* [Exercise objective] Only the lines below starting at the one containing "POT1 pin SIG: RX2 -> D32" and ending at the one containing "IMU pin SCL: D32 -> D12" belong in the answer, each copied exactly.

======== Source material ========

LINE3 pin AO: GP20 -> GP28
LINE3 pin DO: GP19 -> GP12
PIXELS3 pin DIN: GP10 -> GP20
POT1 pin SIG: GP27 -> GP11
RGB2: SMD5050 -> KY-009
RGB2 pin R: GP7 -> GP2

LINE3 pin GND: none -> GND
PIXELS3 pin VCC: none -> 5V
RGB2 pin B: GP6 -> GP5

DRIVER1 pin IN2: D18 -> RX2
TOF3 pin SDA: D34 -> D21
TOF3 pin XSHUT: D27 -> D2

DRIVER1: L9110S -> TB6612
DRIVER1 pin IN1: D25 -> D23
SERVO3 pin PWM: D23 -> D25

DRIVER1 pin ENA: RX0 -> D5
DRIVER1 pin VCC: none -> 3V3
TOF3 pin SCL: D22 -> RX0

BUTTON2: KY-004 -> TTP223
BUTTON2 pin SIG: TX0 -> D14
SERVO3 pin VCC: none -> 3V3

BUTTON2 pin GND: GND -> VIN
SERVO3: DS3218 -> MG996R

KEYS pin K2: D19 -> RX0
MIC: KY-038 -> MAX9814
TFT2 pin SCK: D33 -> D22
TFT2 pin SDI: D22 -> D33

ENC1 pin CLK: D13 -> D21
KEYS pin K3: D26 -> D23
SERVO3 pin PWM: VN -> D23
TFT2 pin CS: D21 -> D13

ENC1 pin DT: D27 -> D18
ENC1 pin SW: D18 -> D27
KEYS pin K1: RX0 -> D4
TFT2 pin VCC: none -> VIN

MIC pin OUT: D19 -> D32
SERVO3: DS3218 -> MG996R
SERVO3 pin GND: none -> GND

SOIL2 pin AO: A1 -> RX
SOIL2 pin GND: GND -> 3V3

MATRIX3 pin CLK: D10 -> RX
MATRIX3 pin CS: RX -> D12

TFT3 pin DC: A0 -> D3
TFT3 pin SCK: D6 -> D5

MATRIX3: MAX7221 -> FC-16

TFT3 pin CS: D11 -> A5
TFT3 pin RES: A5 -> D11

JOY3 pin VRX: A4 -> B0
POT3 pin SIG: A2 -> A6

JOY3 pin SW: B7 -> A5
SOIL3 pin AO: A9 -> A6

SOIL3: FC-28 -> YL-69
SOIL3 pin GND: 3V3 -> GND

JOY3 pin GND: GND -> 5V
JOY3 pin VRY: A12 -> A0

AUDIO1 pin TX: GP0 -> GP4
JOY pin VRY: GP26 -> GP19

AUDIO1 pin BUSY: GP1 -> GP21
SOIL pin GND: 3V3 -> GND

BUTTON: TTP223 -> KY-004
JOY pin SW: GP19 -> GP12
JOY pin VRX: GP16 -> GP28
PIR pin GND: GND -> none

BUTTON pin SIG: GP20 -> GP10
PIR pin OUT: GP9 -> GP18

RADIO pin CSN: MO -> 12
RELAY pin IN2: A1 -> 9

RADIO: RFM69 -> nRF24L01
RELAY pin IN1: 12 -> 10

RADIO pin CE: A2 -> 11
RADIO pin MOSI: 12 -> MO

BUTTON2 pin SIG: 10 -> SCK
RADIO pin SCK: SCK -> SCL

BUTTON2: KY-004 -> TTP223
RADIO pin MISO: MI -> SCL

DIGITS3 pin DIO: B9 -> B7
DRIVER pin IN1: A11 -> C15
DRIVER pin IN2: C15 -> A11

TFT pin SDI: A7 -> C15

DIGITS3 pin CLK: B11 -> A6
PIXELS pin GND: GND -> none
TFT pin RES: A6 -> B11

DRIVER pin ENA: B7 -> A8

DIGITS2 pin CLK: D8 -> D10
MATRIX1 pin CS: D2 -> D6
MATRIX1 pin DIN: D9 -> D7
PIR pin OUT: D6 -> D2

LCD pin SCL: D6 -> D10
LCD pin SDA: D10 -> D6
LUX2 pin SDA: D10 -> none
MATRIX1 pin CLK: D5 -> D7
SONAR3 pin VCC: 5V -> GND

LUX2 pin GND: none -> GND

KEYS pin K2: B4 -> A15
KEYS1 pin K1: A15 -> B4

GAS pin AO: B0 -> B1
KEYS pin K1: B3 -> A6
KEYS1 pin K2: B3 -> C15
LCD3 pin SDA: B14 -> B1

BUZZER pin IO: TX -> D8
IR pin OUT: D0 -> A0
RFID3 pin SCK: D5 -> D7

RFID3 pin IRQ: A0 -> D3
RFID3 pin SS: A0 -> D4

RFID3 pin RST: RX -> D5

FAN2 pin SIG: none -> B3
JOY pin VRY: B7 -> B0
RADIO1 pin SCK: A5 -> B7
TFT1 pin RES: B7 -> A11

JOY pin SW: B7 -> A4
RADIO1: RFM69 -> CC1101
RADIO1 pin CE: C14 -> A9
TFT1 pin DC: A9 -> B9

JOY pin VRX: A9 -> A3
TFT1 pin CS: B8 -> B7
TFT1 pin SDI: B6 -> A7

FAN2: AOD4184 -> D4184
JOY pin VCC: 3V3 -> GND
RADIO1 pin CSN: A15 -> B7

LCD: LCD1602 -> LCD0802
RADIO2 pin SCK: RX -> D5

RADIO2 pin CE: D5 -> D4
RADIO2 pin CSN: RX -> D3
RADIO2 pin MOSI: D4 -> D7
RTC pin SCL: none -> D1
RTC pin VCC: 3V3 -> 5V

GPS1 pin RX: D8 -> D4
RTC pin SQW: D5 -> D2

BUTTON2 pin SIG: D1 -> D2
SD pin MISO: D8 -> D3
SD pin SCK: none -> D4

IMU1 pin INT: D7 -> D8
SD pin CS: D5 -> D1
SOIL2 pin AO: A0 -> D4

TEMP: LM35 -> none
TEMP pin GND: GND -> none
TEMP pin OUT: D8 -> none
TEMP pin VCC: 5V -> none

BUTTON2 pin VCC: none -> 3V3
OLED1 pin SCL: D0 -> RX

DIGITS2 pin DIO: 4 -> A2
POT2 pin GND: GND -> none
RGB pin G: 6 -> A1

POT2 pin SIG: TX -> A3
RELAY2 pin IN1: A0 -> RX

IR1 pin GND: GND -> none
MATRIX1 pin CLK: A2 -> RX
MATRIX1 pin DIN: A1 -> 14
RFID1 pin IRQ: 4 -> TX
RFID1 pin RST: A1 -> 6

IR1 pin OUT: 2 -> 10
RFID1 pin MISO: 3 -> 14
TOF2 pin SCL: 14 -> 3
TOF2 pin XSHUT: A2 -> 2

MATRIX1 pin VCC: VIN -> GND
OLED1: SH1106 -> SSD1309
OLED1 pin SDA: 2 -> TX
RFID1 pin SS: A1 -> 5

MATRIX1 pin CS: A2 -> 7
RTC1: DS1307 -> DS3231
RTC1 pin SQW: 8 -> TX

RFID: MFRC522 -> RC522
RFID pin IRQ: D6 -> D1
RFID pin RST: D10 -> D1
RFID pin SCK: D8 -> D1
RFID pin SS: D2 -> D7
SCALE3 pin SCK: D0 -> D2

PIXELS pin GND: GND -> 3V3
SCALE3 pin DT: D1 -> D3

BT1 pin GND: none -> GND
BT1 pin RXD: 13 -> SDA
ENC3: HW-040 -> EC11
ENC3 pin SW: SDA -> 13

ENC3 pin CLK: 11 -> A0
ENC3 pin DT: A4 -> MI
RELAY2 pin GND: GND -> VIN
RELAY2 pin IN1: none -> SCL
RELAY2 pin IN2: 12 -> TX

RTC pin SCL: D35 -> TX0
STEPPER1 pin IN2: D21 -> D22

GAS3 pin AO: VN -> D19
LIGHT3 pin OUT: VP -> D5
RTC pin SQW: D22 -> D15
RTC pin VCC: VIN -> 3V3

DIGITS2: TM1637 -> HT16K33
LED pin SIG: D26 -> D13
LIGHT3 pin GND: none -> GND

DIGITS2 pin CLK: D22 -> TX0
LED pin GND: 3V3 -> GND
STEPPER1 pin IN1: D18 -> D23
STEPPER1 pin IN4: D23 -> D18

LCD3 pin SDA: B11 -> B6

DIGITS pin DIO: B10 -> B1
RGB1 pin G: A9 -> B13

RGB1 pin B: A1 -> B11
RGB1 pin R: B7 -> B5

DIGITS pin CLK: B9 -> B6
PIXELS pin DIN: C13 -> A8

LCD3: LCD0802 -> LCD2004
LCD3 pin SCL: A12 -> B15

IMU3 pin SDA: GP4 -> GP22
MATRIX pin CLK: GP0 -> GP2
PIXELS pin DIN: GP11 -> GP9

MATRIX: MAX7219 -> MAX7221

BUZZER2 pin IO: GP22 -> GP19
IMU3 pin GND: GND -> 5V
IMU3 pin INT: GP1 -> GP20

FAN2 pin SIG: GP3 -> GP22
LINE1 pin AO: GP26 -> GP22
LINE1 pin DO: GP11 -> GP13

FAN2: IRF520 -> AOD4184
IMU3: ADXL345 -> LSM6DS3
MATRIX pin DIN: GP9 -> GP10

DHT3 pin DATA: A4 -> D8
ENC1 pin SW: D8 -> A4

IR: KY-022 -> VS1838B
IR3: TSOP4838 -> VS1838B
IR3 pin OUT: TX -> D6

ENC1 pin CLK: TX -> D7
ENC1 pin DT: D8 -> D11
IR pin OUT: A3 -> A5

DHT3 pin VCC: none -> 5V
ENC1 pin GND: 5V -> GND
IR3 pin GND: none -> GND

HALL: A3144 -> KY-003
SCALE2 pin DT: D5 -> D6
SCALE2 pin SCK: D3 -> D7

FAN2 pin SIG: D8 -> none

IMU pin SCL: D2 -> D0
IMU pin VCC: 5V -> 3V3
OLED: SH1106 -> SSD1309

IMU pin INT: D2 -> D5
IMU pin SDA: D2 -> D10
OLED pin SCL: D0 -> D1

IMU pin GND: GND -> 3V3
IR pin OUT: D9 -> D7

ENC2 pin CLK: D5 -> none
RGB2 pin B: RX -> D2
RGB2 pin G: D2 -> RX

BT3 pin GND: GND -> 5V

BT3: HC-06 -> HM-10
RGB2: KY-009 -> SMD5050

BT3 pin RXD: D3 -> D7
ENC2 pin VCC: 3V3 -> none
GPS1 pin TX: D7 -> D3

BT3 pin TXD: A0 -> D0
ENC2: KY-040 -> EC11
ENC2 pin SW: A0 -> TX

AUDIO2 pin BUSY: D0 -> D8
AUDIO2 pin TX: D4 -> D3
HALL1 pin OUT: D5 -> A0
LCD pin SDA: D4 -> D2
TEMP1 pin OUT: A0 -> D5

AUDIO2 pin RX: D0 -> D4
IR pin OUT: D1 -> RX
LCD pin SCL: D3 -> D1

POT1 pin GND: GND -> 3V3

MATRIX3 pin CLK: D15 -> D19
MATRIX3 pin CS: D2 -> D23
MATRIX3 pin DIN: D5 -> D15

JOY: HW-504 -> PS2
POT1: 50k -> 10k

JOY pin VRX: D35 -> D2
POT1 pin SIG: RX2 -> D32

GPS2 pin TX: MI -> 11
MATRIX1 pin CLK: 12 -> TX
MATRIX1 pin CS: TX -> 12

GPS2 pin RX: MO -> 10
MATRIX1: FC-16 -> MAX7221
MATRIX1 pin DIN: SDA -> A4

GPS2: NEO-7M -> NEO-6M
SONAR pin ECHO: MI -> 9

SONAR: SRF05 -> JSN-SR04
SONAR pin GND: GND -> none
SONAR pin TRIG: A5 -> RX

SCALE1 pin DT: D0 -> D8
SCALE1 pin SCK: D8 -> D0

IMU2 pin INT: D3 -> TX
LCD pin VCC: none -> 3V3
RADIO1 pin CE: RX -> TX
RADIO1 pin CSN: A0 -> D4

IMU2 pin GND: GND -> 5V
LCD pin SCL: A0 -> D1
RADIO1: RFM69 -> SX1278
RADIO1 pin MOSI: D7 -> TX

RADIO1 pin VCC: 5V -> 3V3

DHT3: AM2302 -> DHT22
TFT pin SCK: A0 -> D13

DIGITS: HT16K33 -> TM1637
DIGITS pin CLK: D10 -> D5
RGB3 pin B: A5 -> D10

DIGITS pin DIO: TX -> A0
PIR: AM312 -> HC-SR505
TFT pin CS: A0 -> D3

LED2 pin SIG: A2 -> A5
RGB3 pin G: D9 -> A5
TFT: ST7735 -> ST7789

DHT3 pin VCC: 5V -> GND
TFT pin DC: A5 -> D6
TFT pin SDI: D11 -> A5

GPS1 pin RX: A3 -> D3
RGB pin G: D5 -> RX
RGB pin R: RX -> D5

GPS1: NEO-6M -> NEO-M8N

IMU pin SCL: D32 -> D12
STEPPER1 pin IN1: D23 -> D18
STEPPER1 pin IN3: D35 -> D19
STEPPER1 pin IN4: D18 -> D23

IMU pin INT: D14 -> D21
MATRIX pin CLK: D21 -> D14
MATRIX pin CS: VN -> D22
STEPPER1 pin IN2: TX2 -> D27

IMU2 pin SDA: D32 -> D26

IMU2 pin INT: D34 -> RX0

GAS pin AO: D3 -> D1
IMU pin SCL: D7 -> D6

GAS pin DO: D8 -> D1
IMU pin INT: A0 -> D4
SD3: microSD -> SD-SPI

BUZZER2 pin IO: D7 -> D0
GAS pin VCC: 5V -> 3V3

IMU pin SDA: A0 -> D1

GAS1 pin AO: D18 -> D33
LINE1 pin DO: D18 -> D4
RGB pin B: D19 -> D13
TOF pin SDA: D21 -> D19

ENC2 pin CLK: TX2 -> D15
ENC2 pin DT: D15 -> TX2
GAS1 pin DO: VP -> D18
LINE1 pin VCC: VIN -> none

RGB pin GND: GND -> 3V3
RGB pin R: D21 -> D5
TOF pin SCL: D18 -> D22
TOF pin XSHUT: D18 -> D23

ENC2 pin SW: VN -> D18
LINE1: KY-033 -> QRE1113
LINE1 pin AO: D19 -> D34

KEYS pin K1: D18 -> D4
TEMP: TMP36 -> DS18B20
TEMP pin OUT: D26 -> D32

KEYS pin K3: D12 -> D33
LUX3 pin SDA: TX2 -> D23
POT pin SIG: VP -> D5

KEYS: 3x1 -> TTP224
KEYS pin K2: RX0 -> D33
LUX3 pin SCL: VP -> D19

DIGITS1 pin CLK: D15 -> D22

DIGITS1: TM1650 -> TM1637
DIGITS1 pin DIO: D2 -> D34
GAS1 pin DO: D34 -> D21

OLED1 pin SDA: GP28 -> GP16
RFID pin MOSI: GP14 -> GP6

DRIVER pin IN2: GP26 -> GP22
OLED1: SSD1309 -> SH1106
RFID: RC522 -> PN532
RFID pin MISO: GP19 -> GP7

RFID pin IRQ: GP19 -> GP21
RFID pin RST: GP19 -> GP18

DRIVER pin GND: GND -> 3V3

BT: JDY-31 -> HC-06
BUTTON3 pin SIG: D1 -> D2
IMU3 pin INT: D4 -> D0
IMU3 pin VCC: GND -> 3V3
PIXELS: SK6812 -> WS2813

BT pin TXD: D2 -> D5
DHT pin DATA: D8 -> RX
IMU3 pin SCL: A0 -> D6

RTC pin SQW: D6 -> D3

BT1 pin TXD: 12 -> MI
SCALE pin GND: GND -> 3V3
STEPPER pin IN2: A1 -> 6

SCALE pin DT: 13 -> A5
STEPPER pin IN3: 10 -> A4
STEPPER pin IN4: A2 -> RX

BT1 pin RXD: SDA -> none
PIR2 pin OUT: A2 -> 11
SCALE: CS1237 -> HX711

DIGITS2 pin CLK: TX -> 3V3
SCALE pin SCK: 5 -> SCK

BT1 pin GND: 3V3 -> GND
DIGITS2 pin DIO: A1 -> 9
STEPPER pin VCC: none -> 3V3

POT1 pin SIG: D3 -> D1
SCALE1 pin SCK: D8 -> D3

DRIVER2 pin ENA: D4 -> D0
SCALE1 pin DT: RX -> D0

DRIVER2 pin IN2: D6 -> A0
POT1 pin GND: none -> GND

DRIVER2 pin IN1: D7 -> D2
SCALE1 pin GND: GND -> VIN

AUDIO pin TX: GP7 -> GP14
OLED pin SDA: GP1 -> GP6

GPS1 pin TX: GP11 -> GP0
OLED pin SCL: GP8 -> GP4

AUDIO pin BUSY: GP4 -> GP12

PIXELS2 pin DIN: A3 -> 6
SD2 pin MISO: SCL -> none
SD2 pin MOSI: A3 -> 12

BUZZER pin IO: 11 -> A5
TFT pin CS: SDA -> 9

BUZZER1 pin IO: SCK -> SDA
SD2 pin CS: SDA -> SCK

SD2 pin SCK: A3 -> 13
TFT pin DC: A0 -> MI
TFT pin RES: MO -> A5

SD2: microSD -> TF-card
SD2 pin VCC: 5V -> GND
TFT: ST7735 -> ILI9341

========

* [Written answer]
POT1 pin SIG: RX2 -> D32

GPS2 pin TX: MI -> 11
MATRIX1 pin CLK: 12 -> TX
MATRIX1 pin CS: TX -> 12

GPS2 pin RX: MO -> 10
MATRIX1: FC-16 -> MAX7221
MATRIX1 pin DIN: SDA -> A4

GPS2: NEO-7M -> NEO-6M
SONAR pin ECHO: MI -> 9

SONAR: SRF05 -> JSN-SR04
SONAR pin GND: GND -> none
SONAR pin TRIG: A5 -> RX

SCALE1 pin DT: D0 -> D8
SCALE1 pin SCK: D8 -> D0

IMU2 pin INT: D3 -> TX
LCD pin VCC: none -> 3V3
RADIO1 pin CE: RX -> TX
RADIO1 pin CSN: A0 -> D4

IMU2 pin GND: GND -> 5V
LCD pin SCL: A0 -> D1
RADIO1: RFM69 -> SX1278
RADIO1 pin MOSI: D7 -> TX

RADIO1 pin VCC: 5V -> 3V3

DHT3: AM2302 -> DHT22
TFT pin SCK: A0 -> D13

DIGITS: HT16K33 -> TM1637
DIGITS pin CLK: D10 -> D5
RGB3 pin B: A5 -> D10

DIGITS pin DIO: TX -> A0
PIR: AM312 -> HC-SR505
TFT pin CS: A0 -> D3

LED2 pin SIG: A2 -> A5
RGB3 pin G: D9 -> A5
TFT: ST7735 -> ST7789

DHT3 pin VCC: 5V -> GND
TFT pin DC: A5 -> D6
TFT pin SDI: D11 -> A5

GPS1 pin RX: A3 -> D3
RGB pin G: D5 -> RX
RGB pin R: RX -> D5

GPS1: NEO-6M -> NEO-M8N

IMU pin SCL: D32 -> D12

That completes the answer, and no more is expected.